WHAT TO WORK ON: Transcribe the listing below verbatim, omitting pictures.

DATA:
== Segment start ==

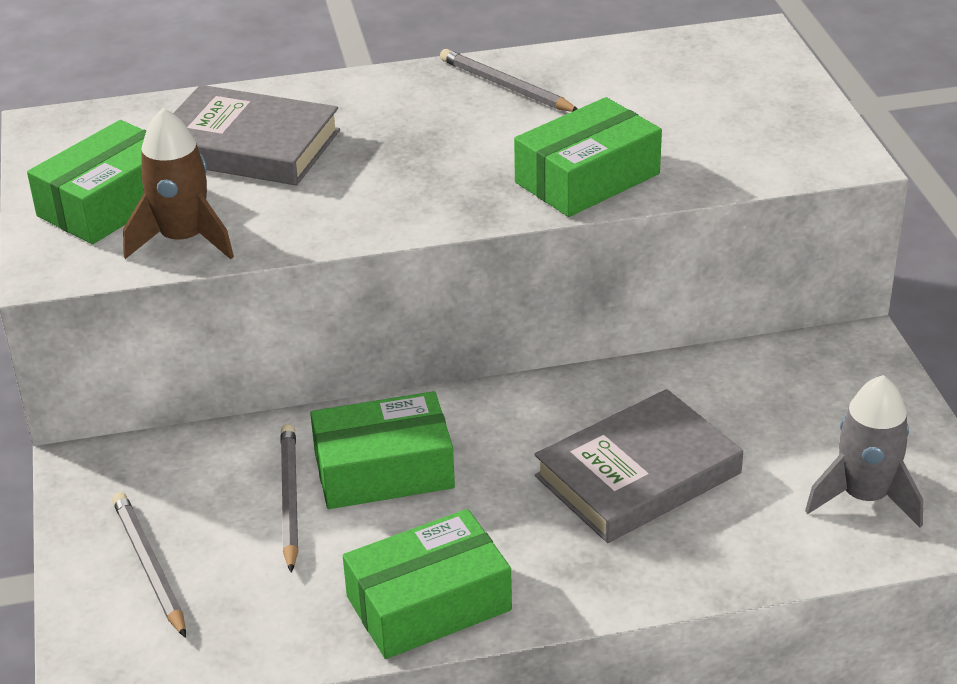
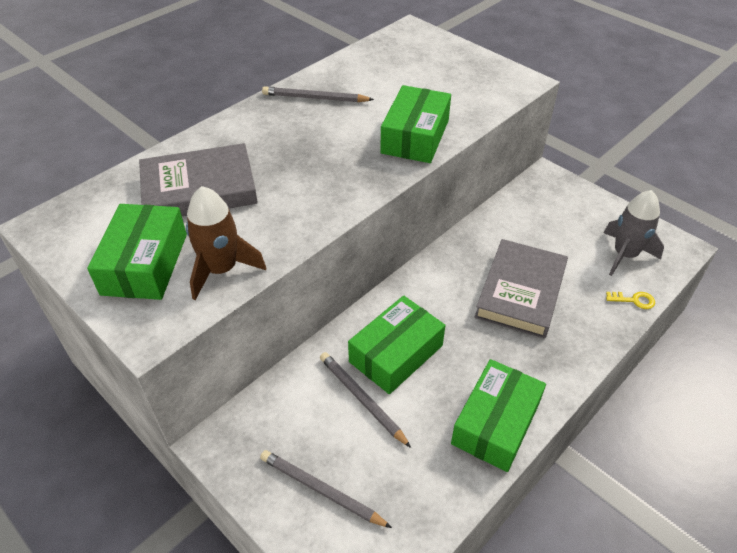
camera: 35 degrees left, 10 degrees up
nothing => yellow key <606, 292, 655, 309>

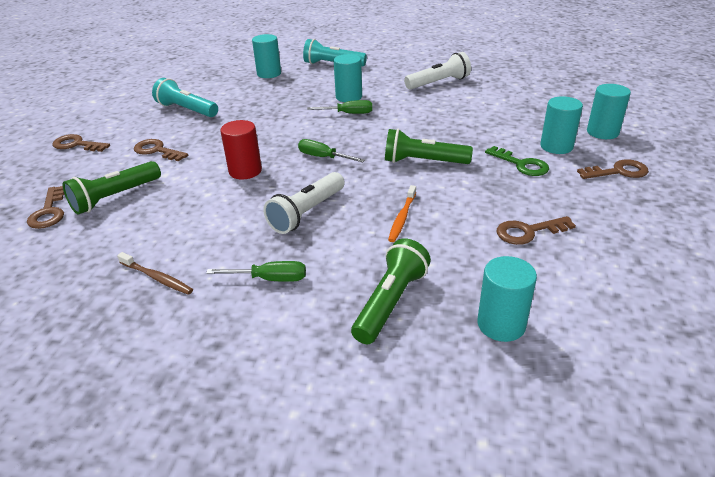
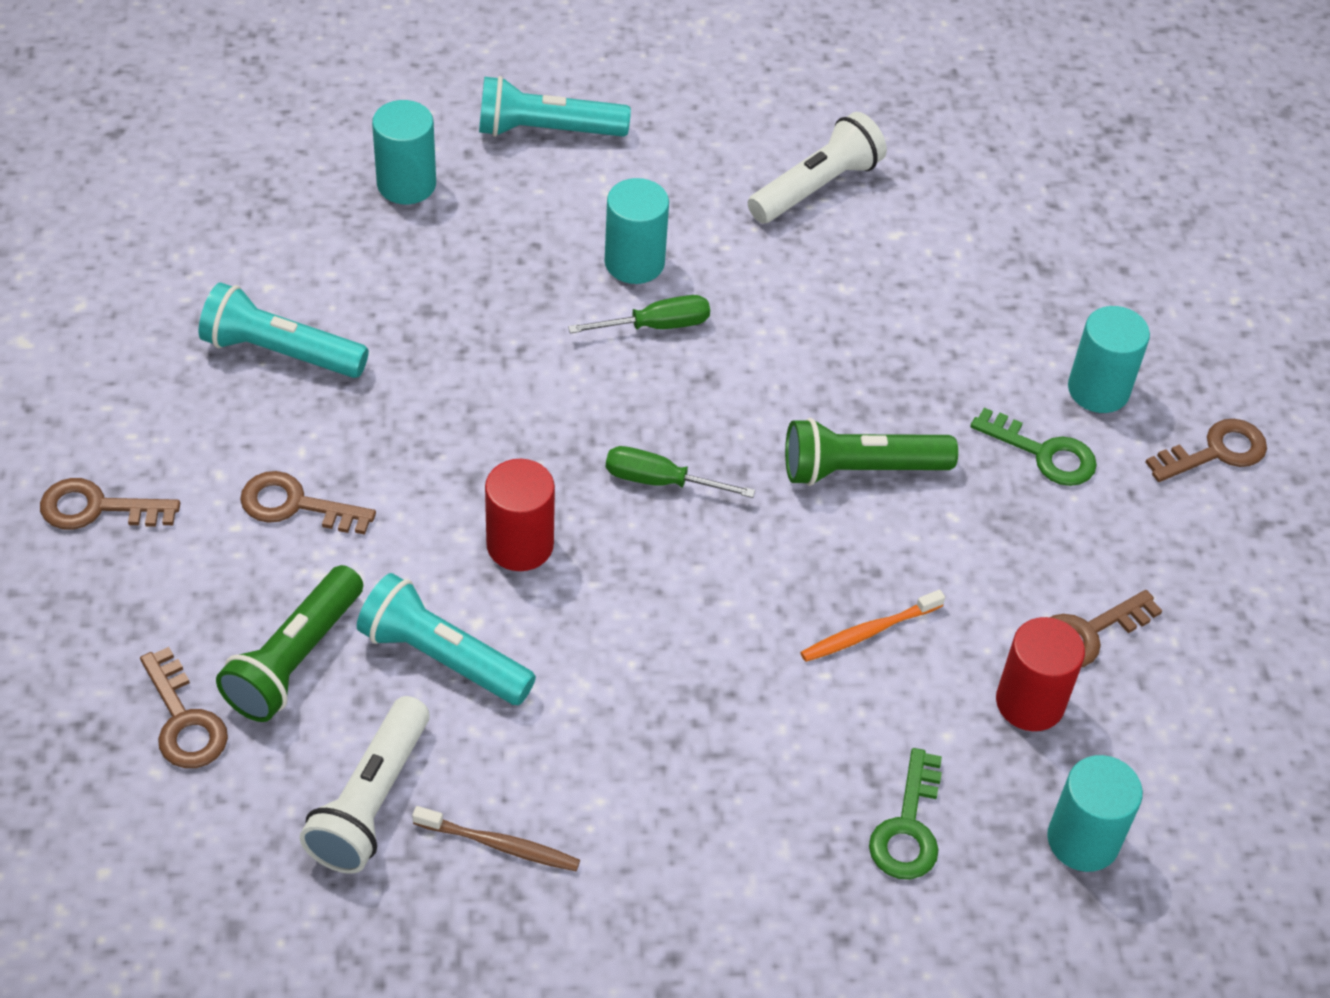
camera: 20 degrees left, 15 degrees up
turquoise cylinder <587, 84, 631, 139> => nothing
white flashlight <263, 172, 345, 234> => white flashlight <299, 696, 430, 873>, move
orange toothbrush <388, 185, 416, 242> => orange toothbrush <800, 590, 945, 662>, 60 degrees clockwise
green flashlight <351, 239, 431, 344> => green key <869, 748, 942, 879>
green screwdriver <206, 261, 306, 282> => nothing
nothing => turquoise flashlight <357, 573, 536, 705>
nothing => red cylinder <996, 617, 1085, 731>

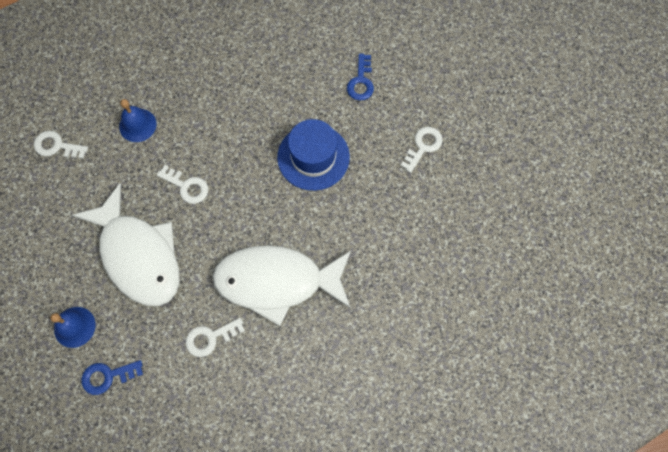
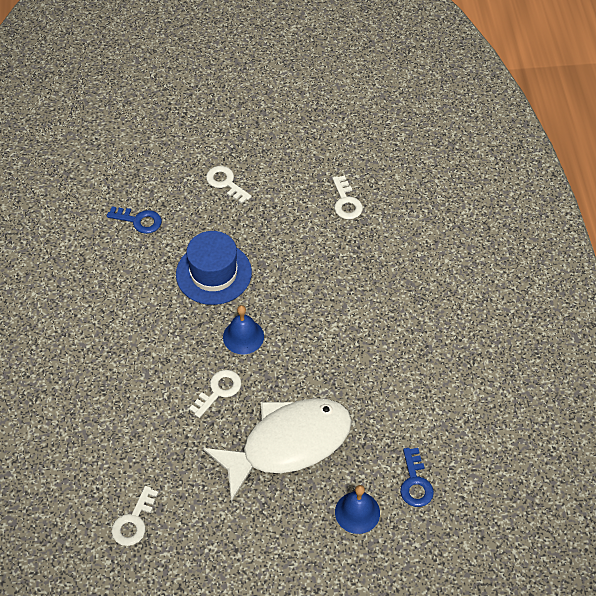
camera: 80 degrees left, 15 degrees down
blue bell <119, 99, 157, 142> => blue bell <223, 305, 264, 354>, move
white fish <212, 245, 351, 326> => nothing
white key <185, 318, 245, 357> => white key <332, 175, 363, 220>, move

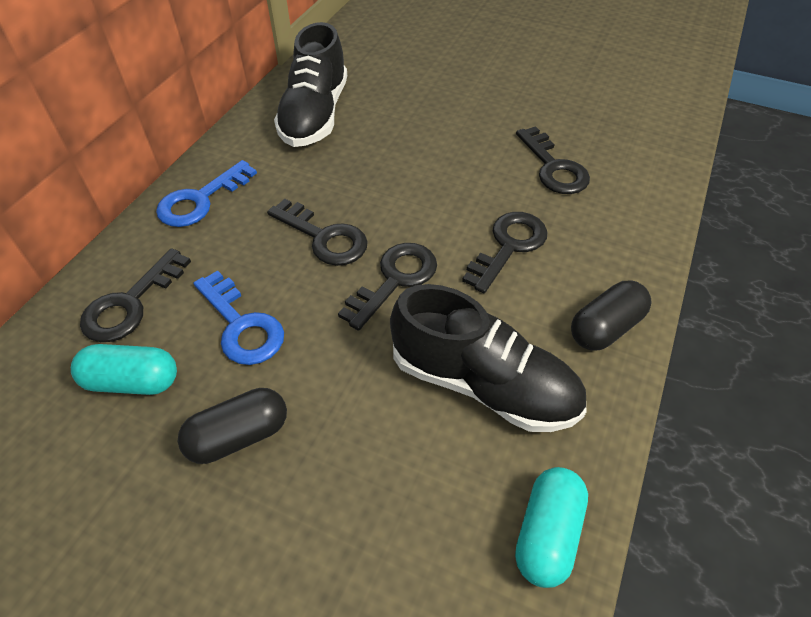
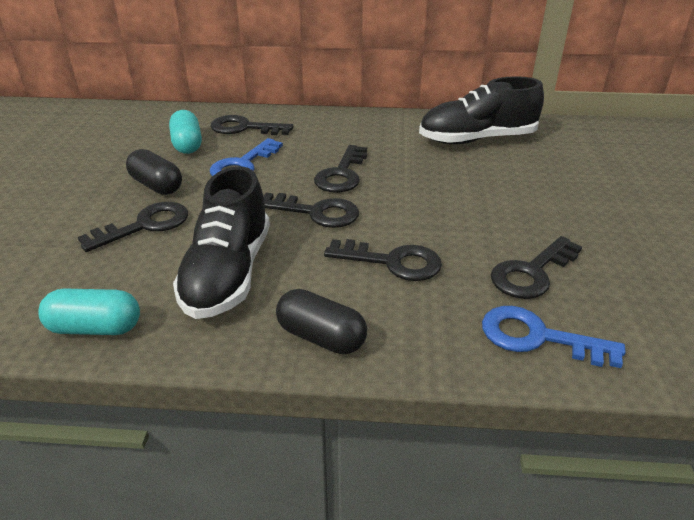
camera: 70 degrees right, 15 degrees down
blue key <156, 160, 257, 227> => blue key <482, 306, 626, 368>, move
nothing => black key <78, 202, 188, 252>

== Segment end ==

COMPLETED EXERCISE:
camera: 35 degrees left, 10 degrees up
nothing => yellow key <606, 292, 655, 309>

camera: 20 degrees left, 15 degrees up
turquoise cylinder <587, 84, 631, 139> => nothing
white flashlight <263, 172, 345, 234> => white flashlight <299, 696, 430, 873>, move
orange toothbrush <388, 185, 416, 242> => orange toothbrush <800, 590, 945, 662>, 60 degrees clockwise
green flashlight <351, 239, 431, 344> => green key <869, 748, 942, 879>
green screwdriver <206, 261, 306, 282> => nothing
nothing => turquoise flashlight <357, 573, 536, 705>
nothing => red cylinder <996, 617, 1085, 731>

camera: 80 degrees left, 15 degrees down
blue bell <119, 99, 157, 142> => blue bell <223, 305, 264, 354>, move
white fish <212, 245, 351, 326> => nothing
white key <185, 318, 245, 357> => white key <332, 175, 363, 220>, move

camera: 70 degrees right, 15 degrees down
blue key <156, 160, 257, 227> => blue key <482, 306, 626, 368>, move
nothing => black key <78, 202, 188, 252>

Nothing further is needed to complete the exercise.